• How to complete this task
Your copy of the data should leave out the images and match everything else exactly.

• Dataset section
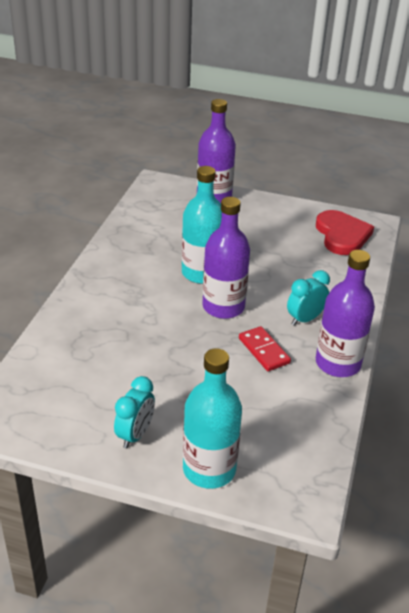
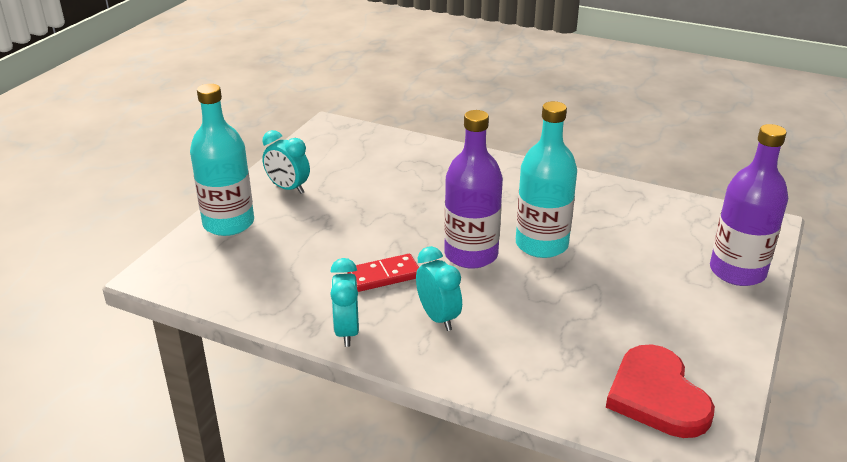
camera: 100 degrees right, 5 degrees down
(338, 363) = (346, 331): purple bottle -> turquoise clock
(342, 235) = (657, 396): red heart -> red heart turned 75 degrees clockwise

• Answer section
camera: 100 degrees right, 5 degrees down
(338, 363) = (346, 331): purple bottle -> turquoise clock
(342, 235) = (657, 396): red heart -> red heart turned 75 degrees clockwise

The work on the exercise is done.